**Input records**
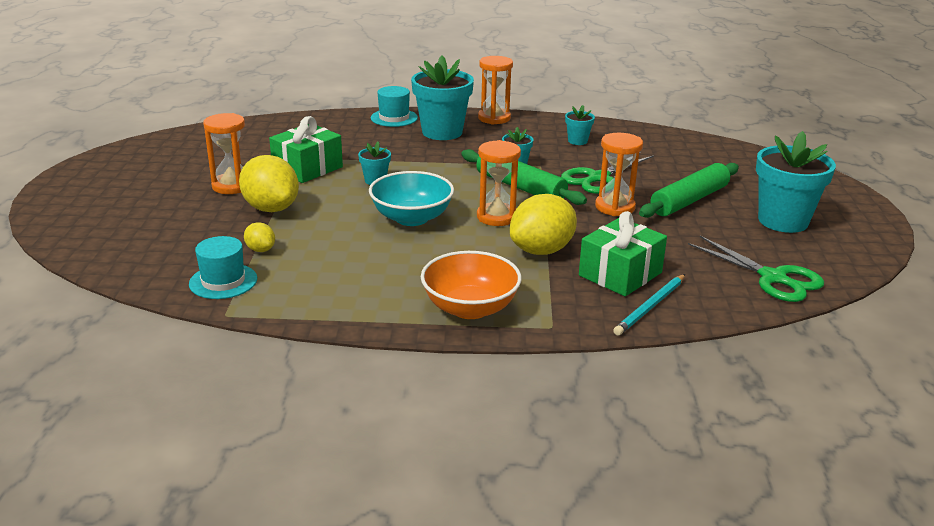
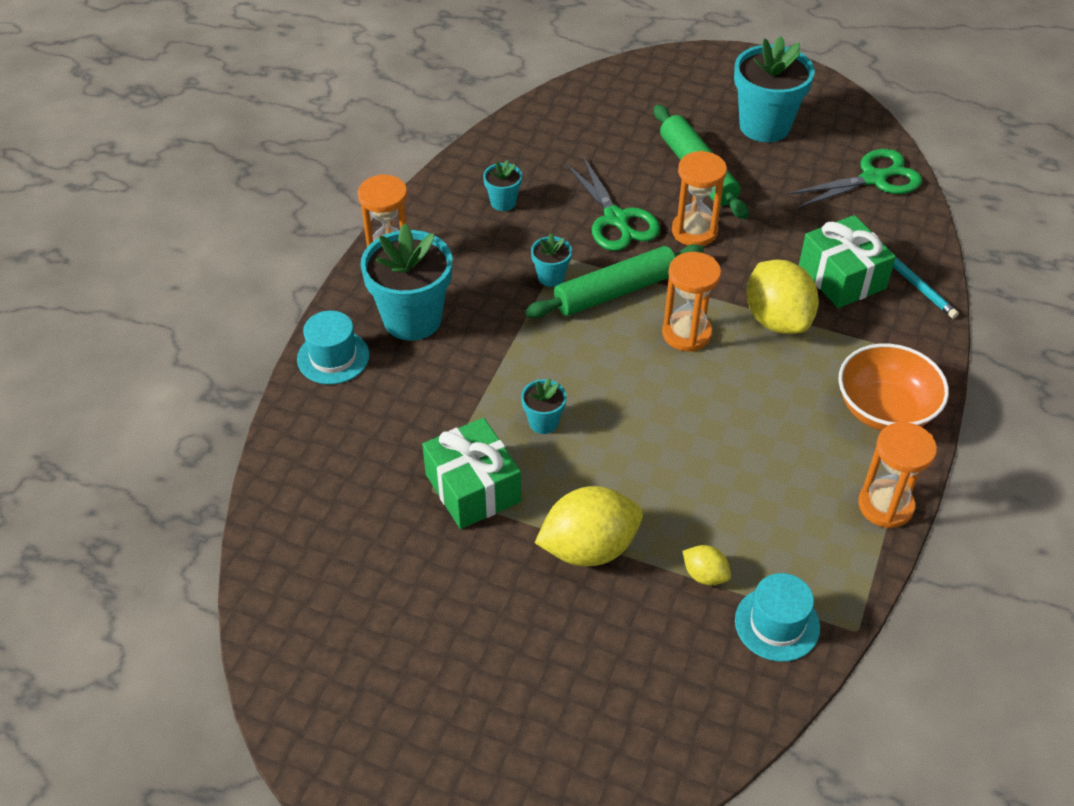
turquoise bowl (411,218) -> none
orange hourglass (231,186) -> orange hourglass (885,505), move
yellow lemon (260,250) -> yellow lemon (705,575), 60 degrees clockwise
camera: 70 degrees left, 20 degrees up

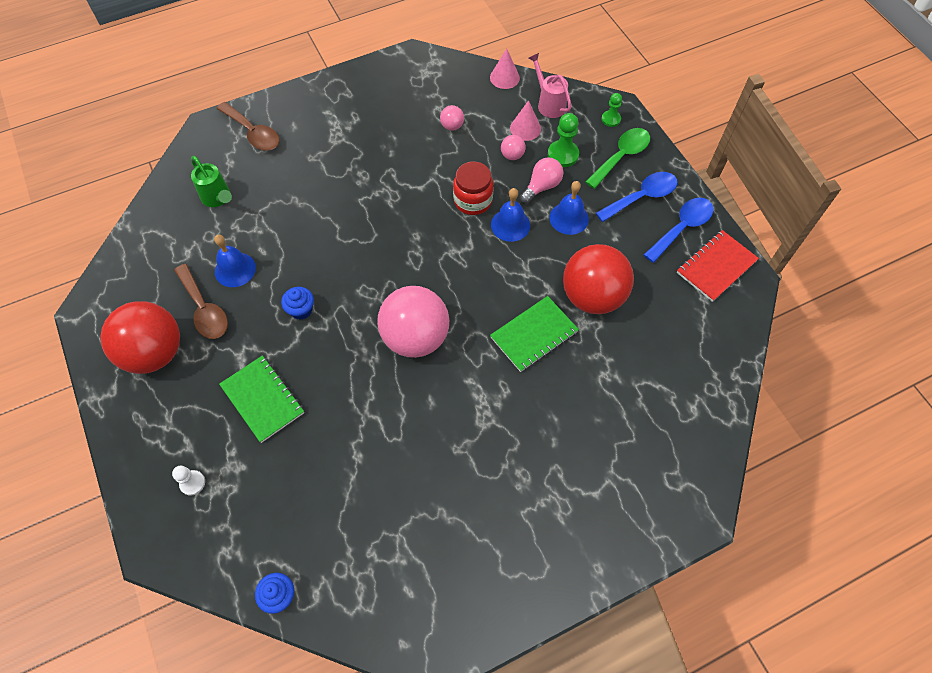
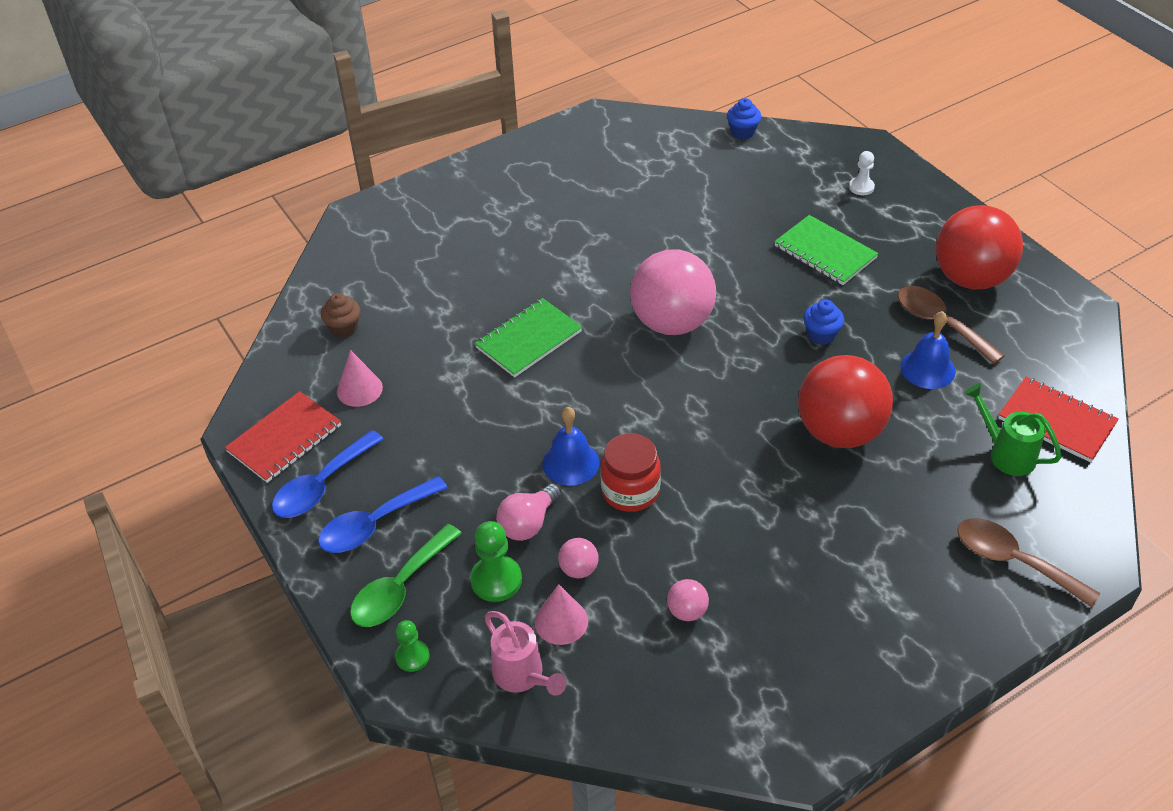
blue bell (569,218) -> none
none -> brown cupcake (344,328)
none -> red notebook (1056,421)
pink cone (504,77) -> pink cone (359,389), move
red ball (592,296) -> red ball (839,431), move
camera: 175 degrees right, 15 degrees down

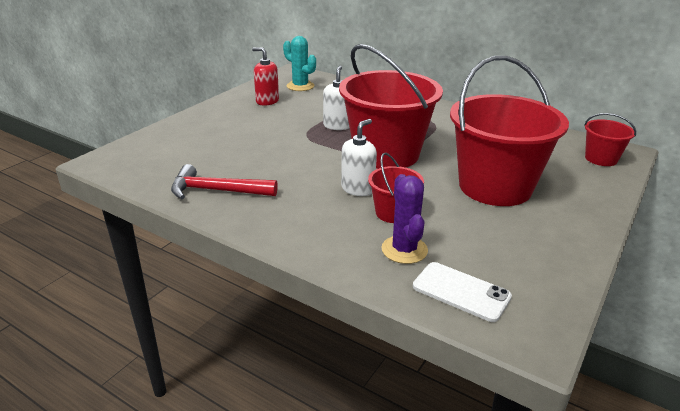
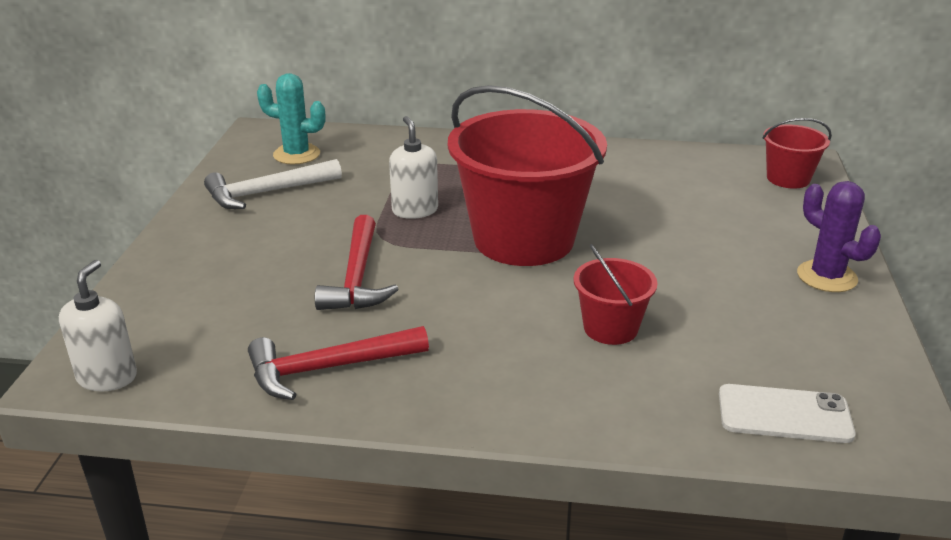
red bucket (495,187) -> none
none -> red hammer (357,278)
white soap dispenser (358,189) -> white soap dispenser (107,377), move
purple cactus (404,250) -> purple cactus (826,277), move
red soap dispenser (267,101) -> white hammer (266,193)
camera: 25 degrees left, 0 degrees up

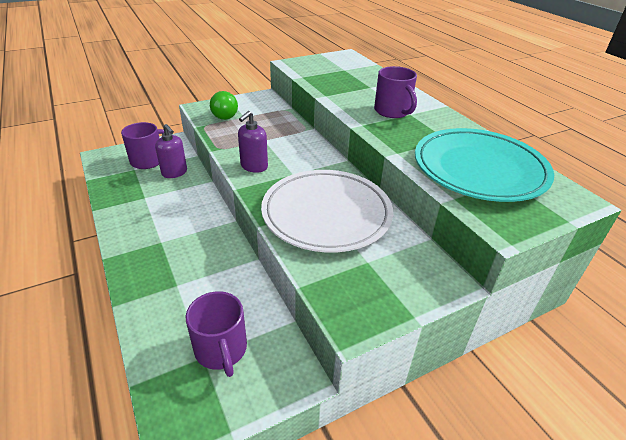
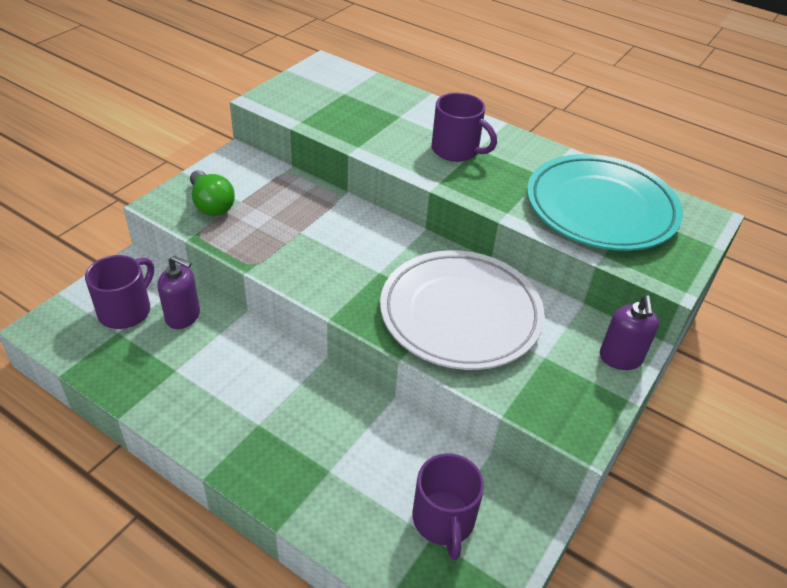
purple soap dispenser (254,166) -> purple soap dispenser (620,358), move
purple mug (221,350) -> purple mug (444,520), 45 degrees clockwise
camera: 30 degrees left, 5 degrees up

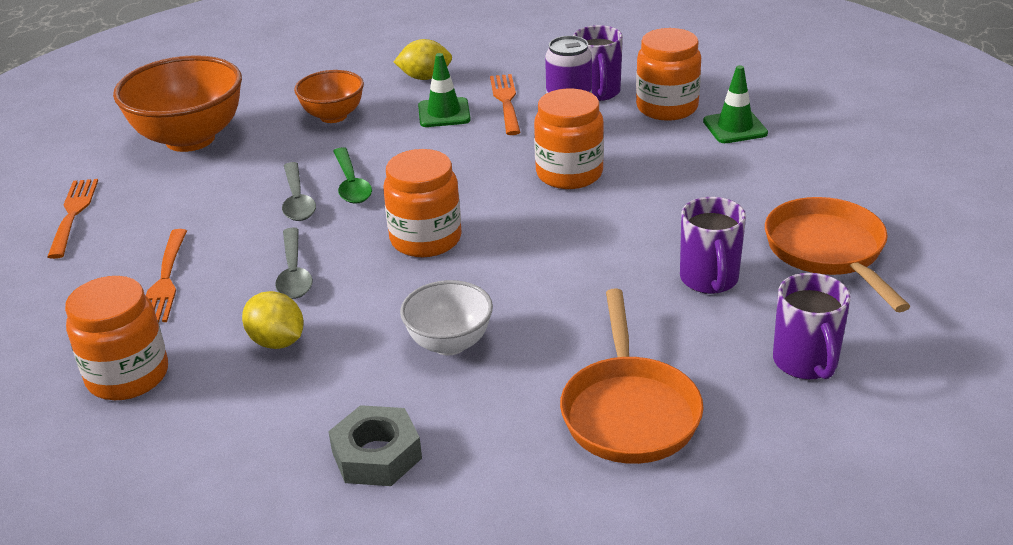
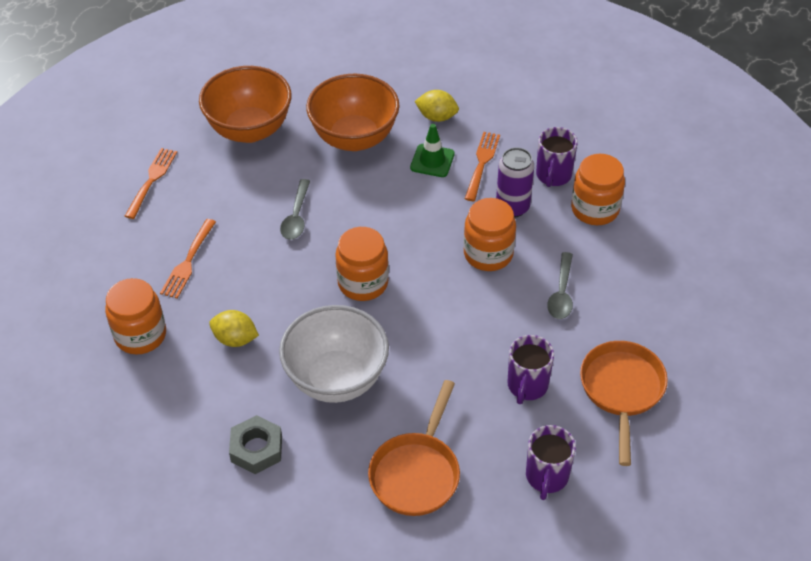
green spoon (351,184) -> none
green traffic cone (735,127) -> none
grey spoon (294,273) -> grey spoon (561,293), move
yellow lemon (277,341) -> yellow lemon (235,339), 45 degrees counterclockwise
orange bowl (333,116) -> orange bowl (354,138), x1.76
white bowl (449,343) -> white bowl (336,379), x1.76
camera: 20 degrees right, 15 degrees up

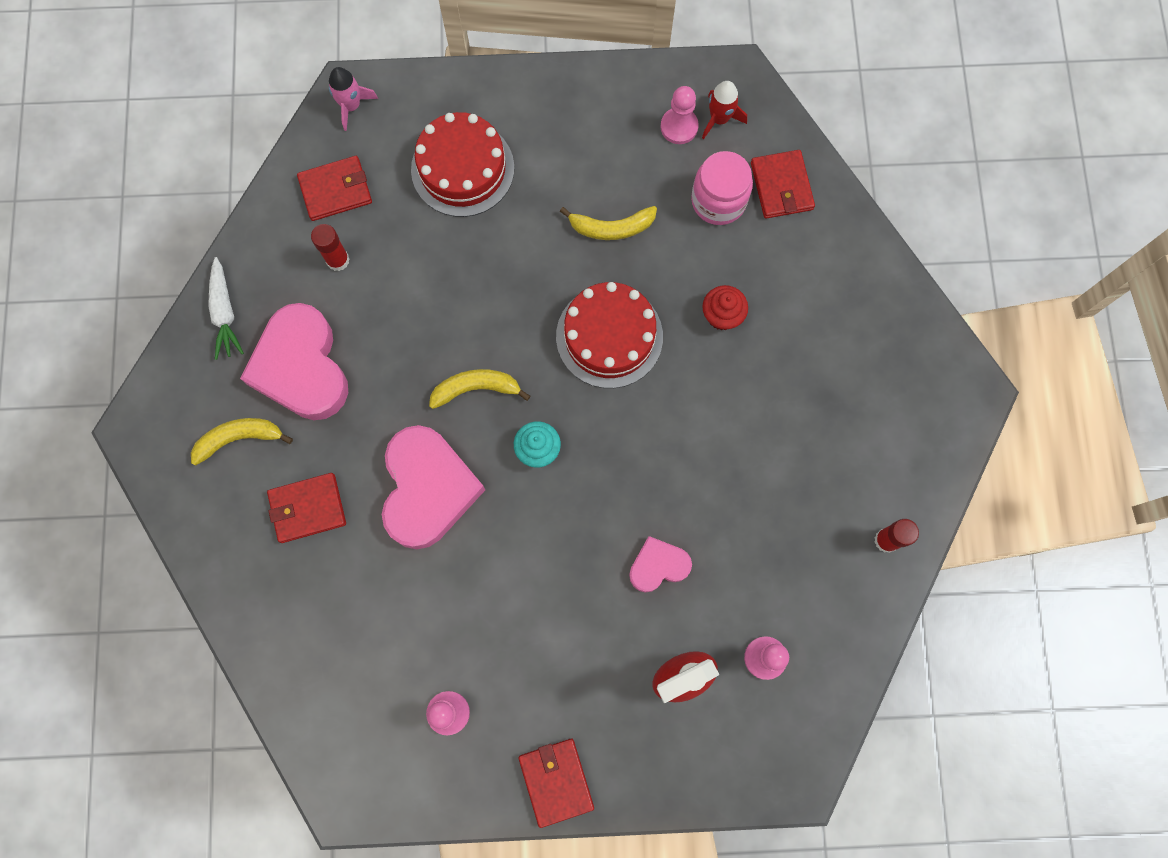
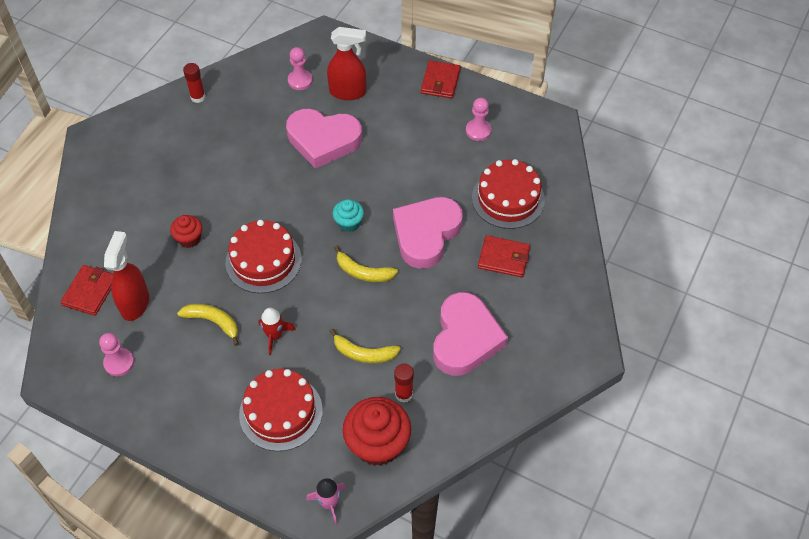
white carrot (225,313) -> none
none -> red cake (508,199)
yellow banana (239,438) -> yellow banana (364,353), move
red rocket (719,119) -> red rocket (274,336), move
red wallet (335,190) -> red cupcake (377,444)
pink jar (718,201) -> red spray bottle (135,303)
pink heart (658,566) -> pink heart (323,140), x1.92
camera: 150 degrees left, 20 degrees down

**About this exercise**
Only the text of the material belongs in your copy, which must match the original exactly.

**Finished exercise**
turquoise bowl (411,218) -> none
orange hourglass (231,186) -> orange hourglass (885,505), move
yellow lemon (260,250) -> yellow lemon (705,575), 60 degrees clockwise
camera: 70 degrees left, 20 degrees up

blue bell (569,218) -> none
none -> brown cupcake (344,328)
none -> red notebook (1056,421)
pink cone (504,77) -> pink cone (359,389), move
red ball (592,296) -> red ball (839,431), move
camera: 175 degrees right, 15 degrees down

red bucket (495,187) -> none
none -> red hammer (357,278)
white soap dispenser (358,189) -> white soap dispenser (107,377), move
purple cactus (404,250) -> purple cactus (826,277), move
red soap dispenser (267,101) -> white hammer (266,193)
camera: 25 degrees left, 0 degrees up

purple soap dispenser (254,166) -> purple soap dispenser (620,358), move
purple mug (221,350) -> purple mug (444,520), 45 degrees clockwise
camera: 30 degrees left, 5 degrees up

green spoon (351,184) -> none
green traffic cone (735,127) -> none
grey spoon (294,273) -> grey spoon (561,293), move
yellow lemon (277,341) -> yellow lemon (235,339), 45 degrees counterclockwise
orange bowl (333,116) -> orange bowl (354,138), x1.76
white bowl (449,343) -> white bowl (336,379), x1.76
camera: 20 degrees right, 15 degrees up

white carrot (225,313) -> none
none -> red cake (508,199)
yellow banana (239,438) -> yellow banana (364,353), move
red rocket (719,119) -> red rocket (274,336), move
red wallet (335,190) -> red cupcake (377,444)
pink jar (718,201) -> red spray bottle (135,303)
pink heart (658,566) -> pink heart (323,140), x1.92
camera: 150 degrees left, 20 degrees down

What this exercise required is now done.